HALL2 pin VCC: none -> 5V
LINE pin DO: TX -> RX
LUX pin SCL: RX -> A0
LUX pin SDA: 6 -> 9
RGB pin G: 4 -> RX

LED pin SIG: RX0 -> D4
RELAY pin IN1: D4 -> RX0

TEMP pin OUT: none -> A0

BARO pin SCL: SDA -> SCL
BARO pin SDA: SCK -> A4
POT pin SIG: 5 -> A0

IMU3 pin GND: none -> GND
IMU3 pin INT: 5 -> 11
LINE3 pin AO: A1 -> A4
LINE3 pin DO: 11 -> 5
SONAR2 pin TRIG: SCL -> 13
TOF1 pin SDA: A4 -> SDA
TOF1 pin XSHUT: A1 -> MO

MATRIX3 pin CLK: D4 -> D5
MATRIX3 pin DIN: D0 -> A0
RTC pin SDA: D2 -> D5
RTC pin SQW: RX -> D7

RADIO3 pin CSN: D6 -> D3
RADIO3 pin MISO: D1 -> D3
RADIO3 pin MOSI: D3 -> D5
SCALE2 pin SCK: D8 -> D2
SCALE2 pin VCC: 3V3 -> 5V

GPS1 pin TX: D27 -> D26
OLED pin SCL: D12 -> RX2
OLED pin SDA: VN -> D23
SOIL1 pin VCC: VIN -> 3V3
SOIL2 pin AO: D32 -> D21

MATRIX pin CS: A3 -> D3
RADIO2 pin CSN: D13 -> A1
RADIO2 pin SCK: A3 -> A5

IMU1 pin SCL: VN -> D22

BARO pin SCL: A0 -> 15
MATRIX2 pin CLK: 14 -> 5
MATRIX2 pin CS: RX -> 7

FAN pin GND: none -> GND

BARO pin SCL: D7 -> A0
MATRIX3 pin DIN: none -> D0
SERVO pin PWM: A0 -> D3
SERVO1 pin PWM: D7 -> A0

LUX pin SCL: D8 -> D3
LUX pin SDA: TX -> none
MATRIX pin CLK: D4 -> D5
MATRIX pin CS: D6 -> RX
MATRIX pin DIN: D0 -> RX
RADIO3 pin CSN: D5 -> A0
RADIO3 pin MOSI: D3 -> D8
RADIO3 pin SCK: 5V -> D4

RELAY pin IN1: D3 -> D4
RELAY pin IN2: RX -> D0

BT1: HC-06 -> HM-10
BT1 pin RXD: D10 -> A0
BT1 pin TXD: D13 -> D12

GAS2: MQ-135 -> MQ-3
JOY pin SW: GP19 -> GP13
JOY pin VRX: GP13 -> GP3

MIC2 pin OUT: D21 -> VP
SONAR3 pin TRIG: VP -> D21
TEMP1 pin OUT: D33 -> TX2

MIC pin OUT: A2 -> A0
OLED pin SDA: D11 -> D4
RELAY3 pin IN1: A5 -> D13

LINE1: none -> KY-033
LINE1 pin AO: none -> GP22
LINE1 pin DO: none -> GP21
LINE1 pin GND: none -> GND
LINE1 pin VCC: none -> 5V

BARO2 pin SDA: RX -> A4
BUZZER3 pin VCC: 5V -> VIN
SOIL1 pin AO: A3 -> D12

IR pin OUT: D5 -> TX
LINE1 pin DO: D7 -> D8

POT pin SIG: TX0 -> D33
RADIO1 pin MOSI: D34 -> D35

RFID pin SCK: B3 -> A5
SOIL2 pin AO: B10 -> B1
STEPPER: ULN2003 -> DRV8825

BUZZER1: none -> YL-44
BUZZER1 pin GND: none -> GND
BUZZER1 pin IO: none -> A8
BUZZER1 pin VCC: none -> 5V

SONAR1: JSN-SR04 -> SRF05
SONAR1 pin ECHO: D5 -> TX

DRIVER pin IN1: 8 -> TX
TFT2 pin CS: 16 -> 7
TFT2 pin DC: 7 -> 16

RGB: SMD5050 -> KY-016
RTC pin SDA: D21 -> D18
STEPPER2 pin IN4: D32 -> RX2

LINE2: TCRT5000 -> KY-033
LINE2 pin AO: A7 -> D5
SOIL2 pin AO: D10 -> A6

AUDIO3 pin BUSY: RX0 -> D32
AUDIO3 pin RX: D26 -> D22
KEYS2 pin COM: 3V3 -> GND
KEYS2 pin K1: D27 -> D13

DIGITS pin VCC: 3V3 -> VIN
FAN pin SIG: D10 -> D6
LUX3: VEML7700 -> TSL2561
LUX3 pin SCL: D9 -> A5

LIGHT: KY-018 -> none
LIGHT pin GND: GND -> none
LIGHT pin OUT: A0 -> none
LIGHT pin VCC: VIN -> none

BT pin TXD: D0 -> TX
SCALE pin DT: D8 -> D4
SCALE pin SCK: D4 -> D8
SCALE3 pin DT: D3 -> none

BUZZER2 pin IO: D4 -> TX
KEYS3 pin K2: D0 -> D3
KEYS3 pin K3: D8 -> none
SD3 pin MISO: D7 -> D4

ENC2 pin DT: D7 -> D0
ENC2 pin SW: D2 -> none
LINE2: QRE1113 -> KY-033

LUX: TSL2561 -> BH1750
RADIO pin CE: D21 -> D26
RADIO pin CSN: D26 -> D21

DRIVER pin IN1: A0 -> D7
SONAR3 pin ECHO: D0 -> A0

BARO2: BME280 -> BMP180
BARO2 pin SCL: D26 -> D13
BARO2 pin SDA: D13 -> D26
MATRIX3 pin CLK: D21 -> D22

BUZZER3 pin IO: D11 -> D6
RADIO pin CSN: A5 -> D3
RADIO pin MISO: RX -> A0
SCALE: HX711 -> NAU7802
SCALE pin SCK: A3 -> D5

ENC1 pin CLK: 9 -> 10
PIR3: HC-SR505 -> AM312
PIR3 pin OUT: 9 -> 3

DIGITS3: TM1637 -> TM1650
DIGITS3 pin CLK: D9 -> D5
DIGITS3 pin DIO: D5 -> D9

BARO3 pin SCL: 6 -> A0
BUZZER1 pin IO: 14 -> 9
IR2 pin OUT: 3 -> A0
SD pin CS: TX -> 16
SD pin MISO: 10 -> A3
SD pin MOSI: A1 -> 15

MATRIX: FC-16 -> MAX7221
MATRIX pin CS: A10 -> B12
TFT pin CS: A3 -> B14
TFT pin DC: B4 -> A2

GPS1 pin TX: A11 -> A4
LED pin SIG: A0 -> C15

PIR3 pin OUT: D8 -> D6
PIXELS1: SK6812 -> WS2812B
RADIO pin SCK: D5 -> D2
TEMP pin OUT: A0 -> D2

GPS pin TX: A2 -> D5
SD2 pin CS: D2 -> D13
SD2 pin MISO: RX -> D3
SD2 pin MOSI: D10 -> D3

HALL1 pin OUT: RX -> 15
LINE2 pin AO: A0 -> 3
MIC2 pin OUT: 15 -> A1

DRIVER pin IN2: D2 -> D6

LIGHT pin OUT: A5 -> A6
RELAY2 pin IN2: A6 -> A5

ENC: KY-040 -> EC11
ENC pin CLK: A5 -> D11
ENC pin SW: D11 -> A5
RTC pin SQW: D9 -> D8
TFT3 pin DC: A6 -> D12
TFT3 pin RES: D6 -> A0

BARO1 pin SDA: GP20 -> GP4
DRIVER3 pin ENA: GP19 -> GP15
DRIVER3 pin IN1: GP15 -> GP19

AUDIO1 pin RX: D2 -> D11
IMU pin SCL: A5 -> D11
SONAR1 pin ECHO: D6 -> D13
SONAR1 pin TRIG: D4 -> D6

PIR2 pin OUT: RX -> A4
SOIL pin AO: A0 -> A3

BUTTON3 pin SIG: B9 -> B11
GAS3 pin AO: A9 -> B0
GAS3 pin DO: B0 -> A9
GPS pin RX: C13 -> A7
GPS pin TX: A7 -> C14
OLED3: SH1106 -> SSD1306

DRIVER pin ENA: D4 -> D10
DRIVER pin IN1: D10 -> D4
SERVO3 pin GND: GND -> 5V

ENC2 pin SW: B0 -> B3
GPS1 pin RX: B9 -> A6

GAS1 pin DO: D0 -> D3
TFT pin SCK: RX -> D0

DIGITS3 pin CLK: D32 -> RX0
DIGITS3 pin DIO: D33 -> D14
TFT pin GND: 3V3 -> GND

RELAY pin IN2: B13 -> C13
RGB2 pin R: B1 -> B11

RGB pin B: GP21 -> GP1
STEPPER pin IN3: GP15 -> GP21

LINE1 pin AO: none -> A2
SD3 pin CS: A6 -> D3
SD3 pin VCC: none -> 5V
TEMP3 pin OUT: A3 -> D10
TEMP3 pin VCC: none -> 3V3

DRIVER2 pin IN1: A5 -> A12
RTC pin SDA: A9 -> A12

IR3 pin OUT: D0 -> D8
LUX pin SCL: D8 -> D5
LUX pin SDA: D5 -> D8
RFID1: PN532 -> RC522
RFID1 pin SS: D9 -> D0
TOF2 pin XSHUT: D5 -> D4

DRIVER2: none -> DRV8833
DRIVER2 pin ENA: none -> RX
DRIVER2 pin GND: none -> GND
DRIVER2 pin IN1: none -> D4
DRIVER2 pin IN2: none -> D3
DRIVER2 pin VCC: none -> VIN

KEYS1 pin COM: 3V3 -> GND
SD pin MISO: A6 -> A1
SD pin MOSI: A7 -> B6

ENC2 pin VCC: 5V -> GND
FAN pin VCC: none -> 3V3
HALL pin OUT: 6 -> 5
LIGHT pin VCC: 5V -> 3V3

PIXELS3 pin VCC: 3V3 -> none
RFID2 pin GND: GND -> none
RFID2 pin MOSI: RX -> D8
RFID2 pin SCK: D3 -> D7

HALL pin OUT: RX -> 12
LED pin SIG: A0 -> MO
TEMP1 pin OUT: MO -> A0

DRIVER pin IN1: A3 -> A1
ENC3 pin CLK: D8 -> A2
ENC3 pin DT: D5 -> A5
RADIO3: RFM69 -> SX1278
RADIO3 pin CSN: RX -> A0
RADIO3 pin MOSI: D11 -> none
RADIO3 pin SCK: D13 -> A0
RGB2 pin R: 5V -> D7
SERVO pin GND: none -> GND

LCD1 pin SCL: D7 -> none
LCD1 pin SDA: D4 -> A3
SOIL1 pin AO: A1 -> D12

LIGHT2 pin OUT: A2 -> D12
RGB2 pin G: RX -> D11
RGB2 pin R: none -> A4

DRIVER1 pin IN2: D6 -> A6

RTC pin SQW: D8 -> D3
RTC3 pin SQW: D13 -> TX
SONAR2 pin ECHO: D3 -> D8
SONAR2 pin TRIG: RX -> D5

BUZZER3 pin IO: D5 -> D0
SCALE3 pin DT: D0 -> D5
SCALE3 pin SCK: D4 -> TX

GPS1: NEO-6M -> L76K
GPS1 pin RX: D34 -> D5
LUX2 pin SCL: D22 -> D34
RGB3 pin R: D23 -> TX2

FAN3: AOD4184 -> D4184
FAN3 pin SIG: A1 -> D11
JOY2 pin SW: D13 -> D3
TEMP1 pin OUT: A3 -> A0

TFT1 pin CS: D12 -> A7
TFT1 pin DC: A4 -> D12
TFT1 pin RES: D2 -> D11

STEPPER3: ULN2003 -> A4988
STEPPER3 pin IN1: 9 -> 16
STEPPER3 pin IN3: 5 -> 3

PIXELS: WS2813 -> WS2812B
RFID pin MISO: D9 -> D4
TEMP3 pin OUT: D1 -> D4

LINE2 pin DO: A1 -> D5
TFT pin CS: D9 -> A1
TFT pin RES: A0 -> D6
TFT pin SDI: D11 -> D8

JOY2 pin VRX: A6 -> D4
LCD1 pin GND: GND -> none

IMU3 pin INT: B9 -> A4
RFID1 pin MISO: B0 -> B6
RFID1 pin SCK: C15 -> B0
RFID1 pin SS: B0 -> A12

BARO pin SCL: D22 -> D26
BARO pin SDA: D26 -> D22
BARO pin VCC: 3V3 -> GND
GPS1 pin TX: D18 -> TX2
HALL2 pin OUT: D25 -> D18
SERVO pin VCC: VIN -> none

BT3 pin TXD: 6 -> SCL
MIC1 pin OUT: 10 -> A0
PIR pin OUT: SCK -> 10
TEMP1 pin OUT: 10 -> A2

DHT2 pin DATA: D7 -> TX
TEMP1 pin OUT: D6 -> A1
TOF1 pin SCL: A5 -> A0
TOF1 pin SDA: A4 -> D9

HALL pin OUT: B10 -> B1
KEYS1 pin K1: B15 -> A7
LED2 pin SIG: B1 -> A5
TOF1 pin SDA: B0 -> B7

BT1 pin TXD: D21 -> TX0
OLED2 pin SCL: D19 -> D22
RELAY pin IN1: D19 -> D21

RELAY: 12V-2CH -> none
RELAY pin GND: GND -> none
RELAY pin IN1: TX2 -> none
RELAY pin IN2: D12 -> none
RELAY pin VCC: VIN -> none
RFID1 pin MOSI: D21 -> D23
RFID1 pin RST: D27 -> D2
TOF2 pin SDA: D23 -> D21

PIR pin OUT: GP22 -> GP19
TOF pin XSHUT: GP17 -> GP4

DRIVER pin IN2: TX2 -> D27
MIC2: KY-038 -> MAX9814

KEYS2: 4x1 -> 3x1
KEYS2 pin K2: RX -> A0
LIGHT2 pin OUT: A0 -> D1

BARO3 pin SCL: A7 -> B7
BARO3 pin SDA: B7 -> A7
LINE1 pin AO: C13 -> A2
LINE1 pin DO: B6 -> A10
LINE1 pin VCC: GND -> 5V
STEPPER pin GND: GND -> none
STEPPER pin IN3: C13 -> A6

===

Only the lines above from the one with "TFT pin CS: A3 -> B14" through the one with "TEMP3 pin OUT: A3 -> D10" should be duplicated, character for character.

### SOLUTION BELOW
TFT pin CS: A3 -> B14
TFT pin DC: B4 -> A2

GPS1 pin TX: A11 -> A4
LED pin SIG: A0 -> C15

PIR3 pin OUT: D8 -> D6
PIXELS1: SK6812 -> WS2812B
RADIO pin SCK: D5 -> D2
TEMP pin OUT: A0 -> D2

GPS pin TX: A2 -> D5
SD2 pin CS: D2 -> D13
SD2 pin MISO: RX -> D3
SD2 pin MOSI: D10 -> D3

HALL1 pin OUT: RX -> 15
LINE2 pin AO: A0 -> 3
MIC2 pin OUT: 15 -> A1

DRIVER pin IN2: D2 -> D6

LIGHT pin OUT: A5 -> A6
RELAY2 pin IN2: A6 -> A5

ENC: KY-040 -> EC11
ENC pin CLK: A5 -> D11
ENC pin SW: D11 -> A5
RTC pin SQW: D9 -> D8
TFT3 pin DC: A6 -> D12
TFT3 pin RES: D6 -> A0

BARO1 pin SDA: GP20 -> GP4
DRIVER3 pin ENA: GP19 -> GP15
DRIVER3 pin IN1: GP15 -> GP19

AUDIO1 pin RX: D2 -> D11
IMU pin SCL: A5 -> D11
SONAR1 pin ECHO: D6 -> D13
SONAR1 pin TRIG: D4 -> D6

PIR2 pin OUT: RX -> A4
SOIL pin AO: A0 -> A3

BUTTON3 pin SIG: B9 -> B11
GAS3 pin AO: A9 -> B0
GAS3 pin DO: B0 -> A9
GPS pin RX: C13 -> A7
GPS pin TX: A7 -> C14
OLED3: SH1106 -> SSD1306

DRIVER pin ENA: D4 -> D10
DRIVER pin IN1: D10 -> D4
SERVO3 pin GND: GND -> 5V

ENC2 pin SW: B0 -> B3
GPS1 pin RX: B9 -> A6

GAS1 pin DO: D0 -> D3
TFT pin SCK: RX -> D0

DIGITS3 pin CLK: D32 -> RX0
DIGITS3 pin DIO: D33 -> D14
TFT pin GND: 3V3 -> GND

RELAY pin IN2: B13 -> C13
RGB2 pin R: B1 -> B11

RGB pin B: GP21 -> GP1
STEPPER pin IN3: GP15 -> GP21

LINE1 pin AO: none -> A2
SD3 pin CS: A6 -> D3
SD3 pin VCC: none -> 5V
TEMP3 pin OUT: A3 -> D10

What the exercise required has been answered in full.